About this task:
Output exactly the lines below, starting with the line that has "orange cube: 0 -> 2" and going on through the line that has "black cake: 2 -> 4", both included, and no other lines.

Scene change data
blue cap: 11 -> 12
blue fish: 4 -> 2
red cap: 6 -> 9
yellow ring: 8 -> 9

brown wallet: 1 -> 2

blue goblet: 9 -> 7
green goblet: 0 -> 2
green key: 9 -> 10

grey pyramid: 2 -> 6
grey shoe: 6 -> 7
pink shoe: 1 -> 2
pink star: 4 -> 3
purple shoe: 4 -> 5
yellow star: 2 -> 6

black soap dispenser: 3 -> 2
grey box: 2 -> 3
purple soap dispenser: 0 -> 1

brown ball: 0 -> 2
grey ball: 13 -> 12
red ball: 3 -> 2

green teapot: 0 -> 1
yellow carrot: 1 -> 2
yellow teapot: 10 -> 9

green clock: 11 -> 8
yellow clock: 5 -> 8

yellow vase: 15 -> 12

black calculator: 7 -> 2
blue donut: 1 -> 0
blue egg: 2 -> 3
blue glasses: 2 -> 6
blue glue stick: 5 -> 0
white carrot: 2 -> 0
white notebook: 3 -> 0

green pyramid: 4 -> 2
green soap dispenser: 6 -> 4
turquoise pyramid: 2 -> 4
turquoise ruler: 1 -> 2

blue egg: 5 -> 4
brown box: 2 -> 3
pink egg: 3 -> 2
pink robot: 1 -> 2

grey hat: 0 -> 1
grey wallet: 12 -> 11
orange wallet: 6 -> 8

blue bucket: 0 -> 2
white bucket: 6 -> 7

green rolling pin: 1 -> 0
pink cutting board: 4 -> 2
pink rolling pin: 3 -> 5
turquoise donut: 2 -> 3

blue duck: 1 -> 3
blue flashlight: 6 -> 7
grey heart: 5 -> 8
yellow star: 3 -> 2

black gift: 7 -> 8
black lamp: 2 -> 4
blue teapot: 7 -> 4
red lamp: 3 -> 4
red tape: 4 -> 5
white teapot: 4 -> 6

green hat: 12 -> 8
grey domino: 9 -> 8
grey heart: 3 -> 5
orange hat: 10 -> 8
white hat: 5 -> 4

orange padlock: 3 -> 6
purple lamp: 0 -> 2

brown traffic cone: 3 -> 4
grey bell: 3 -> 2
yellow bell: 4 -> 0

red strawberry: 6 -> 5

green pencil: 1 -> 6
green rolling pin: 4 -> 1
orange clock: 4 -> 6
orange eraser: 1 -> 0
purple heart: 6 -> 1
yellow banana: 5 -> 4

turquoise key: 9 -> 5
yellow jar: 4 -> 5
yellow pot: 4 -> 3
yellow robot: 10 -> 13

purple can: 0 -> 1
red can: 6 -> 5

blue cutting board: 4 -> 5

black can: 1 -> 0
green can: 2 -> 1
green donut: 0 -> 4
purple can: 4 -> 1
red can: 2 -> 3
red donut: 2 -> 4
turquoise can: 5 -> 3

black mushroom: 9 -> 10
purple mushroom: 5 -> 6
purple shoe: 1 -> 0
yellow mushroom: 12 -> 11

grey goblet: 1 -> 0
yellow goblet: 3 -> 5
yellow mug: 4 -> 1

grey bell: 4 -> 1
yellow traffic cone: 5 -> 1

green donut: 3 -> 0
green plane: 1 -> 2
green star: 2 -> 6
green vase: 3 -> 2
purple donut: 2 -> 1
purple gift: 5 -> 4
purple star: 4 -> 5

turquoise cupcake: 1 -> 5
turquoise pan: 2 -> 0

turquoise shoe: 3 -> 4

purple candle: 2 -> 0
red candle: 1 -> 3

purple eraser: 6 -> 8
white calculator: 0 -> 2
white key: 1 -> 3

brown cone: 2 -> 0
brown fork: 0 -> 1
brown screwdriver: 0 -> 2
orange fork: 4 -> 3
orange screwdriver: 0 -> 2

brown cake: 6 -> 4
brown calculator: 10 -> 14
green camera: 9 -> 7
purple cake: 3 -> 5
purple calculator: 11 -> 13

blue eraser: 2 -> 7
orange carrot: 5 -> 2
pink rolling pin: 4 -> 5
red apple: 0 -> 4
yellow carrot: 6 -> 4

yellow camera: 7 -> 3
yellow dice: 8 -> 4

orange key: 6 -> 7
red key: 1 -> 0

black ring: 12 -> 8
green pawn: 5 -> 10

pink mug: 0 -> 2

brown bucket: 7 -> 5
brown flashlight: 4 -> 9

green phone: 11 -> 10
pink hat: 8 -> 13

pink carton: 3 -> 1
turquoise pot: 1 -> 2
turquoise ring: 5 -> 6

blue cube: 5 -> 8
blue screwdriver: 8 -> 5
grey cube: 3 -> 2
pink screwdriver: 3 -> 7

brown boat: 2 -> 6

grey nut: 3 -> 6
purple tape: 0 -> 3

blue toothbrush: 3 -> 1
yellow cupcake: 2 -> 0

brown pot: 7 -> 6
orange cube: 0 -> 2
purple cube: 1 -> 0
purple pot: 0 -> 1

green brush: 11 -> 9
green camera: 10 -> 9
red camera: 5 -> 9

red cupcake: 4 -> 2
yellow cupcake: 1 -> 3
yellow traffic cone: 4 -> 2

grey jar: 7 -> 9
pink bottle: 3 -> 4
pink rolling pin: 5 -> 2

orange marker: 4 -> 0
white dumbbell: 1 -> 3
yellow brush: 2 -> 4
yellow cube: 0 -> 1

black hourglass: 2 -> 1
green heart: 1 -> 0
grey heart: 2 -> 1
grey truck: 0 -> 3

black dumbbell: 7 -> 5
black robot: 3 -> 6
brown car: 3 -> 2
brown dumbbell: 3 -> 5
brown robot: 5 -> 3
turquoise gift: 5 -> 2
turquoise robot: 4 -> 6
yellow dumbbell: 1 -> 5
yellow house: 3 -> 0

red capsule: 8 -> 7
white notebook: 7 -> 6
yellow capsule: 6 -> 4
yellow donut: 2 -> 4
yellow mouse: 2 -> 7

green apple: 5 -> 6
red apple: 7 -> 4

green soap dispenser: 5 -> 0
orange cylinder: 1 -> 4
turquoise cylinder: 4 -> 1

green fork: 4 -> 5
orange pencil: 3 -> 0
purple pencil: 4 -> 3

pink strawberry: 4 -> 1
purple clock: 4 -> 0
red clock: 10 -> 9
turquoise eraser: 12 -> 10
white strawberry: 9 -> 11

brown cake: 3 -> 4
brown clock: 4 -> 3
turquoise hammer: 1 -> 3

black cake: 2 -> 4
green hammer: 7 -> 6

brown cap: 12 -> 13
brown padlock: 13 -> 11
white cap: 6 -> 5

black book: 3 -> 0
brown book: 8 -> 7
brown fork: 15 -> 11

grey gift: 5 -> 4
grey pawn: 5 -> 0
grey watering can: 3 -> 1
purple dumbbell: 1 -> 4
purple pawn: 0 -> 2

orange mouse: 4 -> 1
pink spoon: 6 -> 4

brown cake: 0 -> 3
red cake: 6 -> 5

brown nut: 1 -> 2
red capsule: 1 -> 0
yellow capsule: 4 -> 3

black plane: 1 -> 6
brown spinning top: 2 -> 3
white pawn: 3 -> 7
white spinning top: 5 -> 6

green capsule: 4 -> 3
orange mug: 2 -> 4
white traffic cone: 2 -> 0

Solution to the exercise:
orange cube: 0 -> 2
purple cube: 1 -> 0
purple pot: 0 -> 1

green brush: 11 -> 9
green camera: 10 -> 9
red camera: 5 -> 9

red cupcake: 4 -> 2
yellow cupcake: 1 -> 3
yellow traffic cone: 4 -> 2

grey jar: 7 -> 9
pink bottle: 3 -> 4
pink rolling pin: 5 -> 2

orange marker: 4 -> 0
white dumbbell: 1 -> 3
yellow brush: 2 -> 4
yellow cube: 0 -> 1

black hourglass: 2 -> 1
green heart: 1 -> 0
grey heart: 2 -> 1
grey truck: 0 -> 3

black dumbbell: 7 -> 5
black robot: 3 -> 6
brown car: 3 -> 2
brown dumbbell: 3 -> 5
brown robot: 5 -> 3
turquoise gift: 5 -> 2
turquoise robot: 4 -> 6
yellow dumbbell: 1 -> 5
yellow house: 3 -> 0

red capsule: 8 -> 7
white notebook: 7 -> 6
yellow capsule: 6 -> 4
yellow donut: 2 -> 4
yellow mouse: 2 -> 7

green apple: 5 -> 6
red apple: 7 -> 4

green soap dispenser: 5 -> 0
orange cylinder: 1 -> 4
turquoise cylinder: 4 -> 1

green fork: 4 -> 5
orange pencil: 3 -> 0
purple pencil: 4 -> 3

pink strawberry: 4 -> 1
purple clock: 4 -> 0
red clock: 10 -> 9
turquoise eraser: 12 -> 10
white strawberry: 9 -> 11

brown cake: 3 -> 4
brown clock: 4 -> 3
turquoise hammer: 1 -> 3

black cake: 2 -> 4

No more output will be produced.